◆ INSTRUCTIONS FOR THE TASK ◆
Copy the following data exactly and drop the pictures.

◆ DATA FOR REVIEW ◆

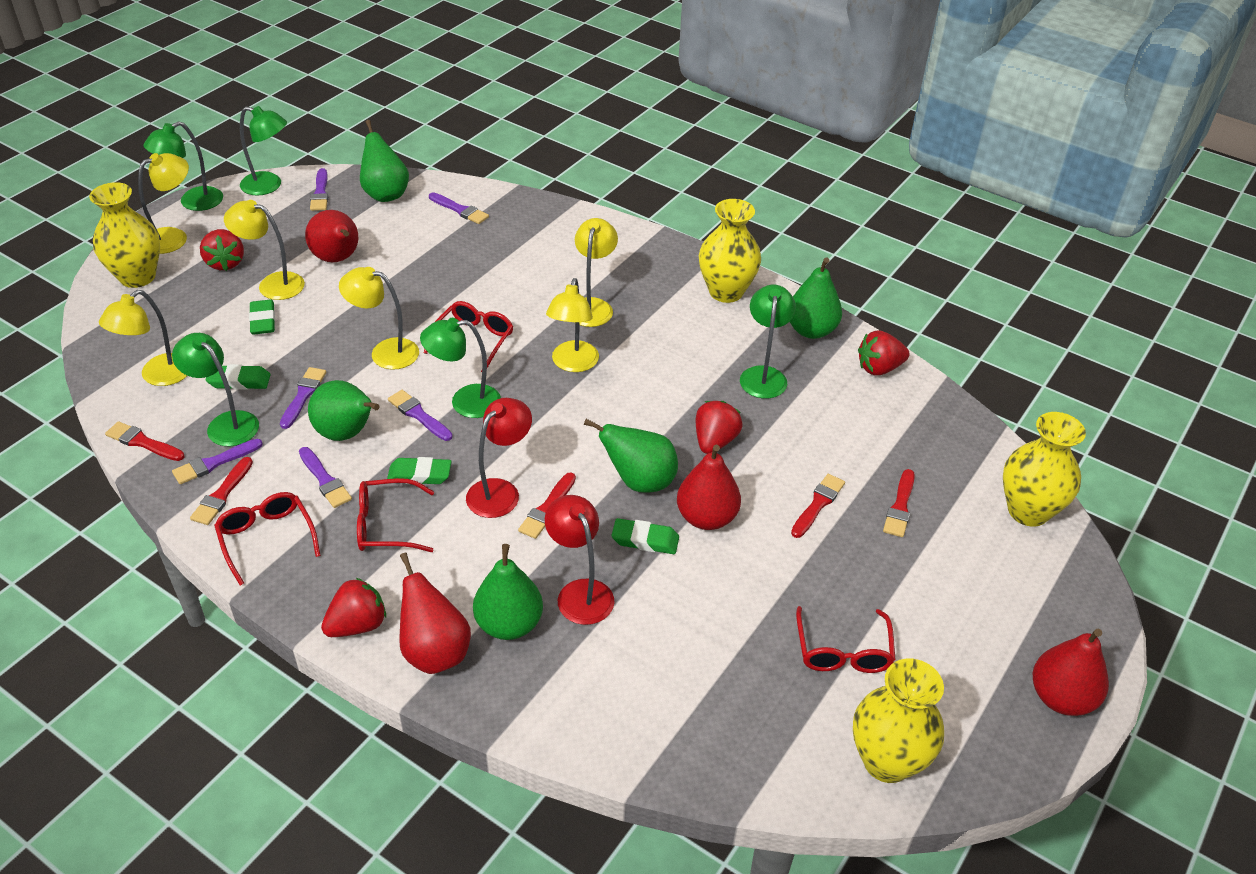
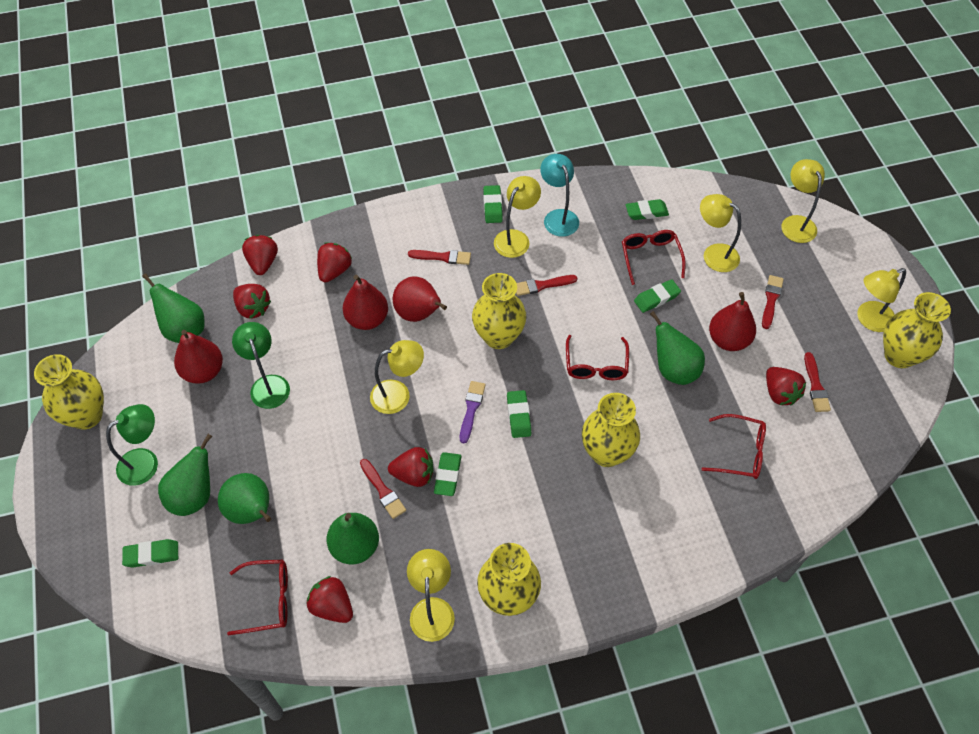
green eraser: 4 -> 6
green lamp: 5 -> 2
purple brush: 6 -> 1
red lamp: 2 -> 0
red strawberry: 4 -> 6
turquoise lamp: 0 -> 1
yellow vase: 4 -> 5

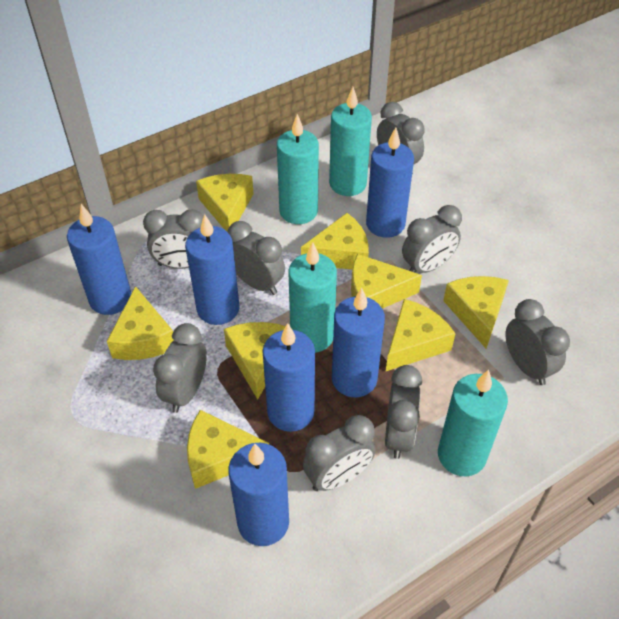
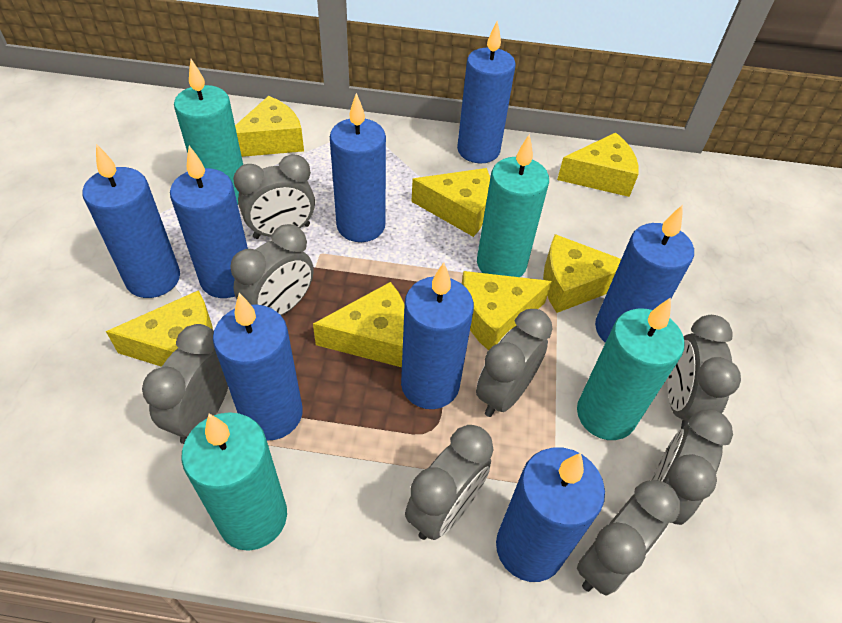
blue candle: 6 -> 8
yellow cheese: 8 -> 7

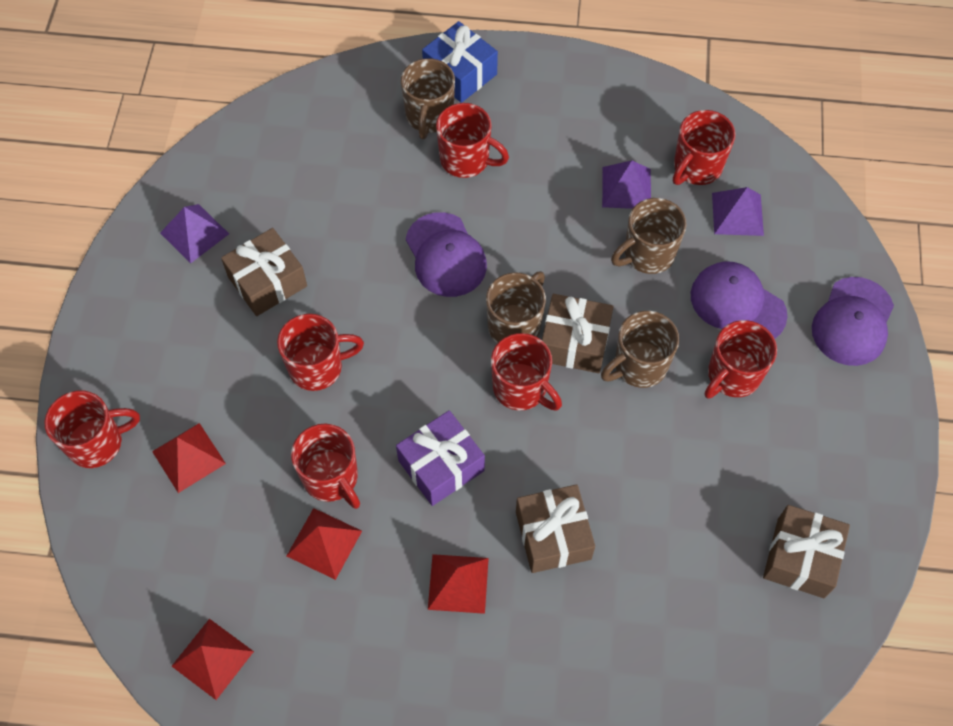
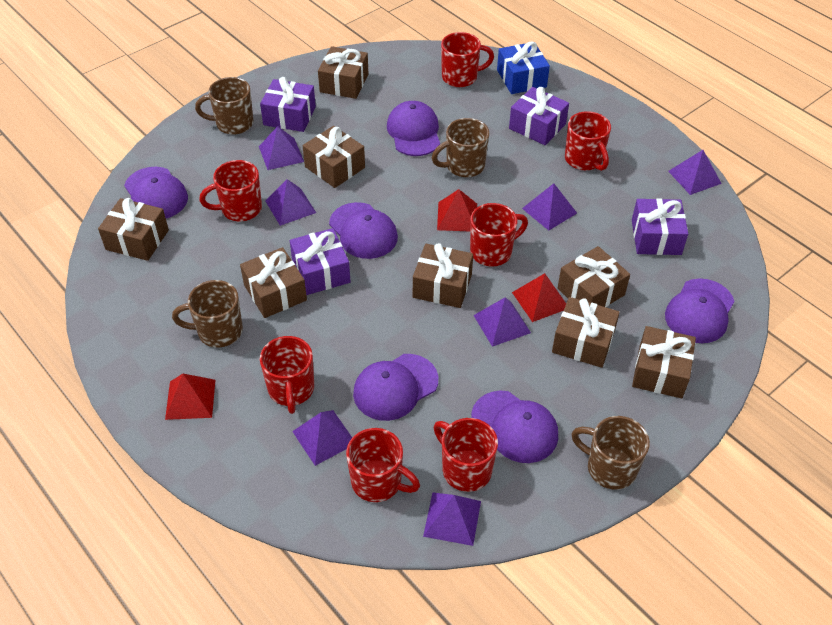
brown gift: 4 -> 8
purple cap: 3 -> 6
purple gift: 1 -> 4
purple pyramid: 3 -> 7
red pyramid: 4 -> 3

◆ REPLY ◆
green eraser: 4 -> 6
green lamp: 5 -> 2
purple brush: 6 -> 1
red lamp: 2 -> 0
red strawberry: 4 -> 6
turquoise lamp: 0 -> 1
yellow vase: 4 -> 5

blue candle: 6 -> 8
yellow cheese: 8 -> 7

brown gift: 4 -> 8
purple cap: 3 -> 6
purple gift: 1 -> 4
purple pyramid: 3 -> 7
red pyramid: 4 -> 3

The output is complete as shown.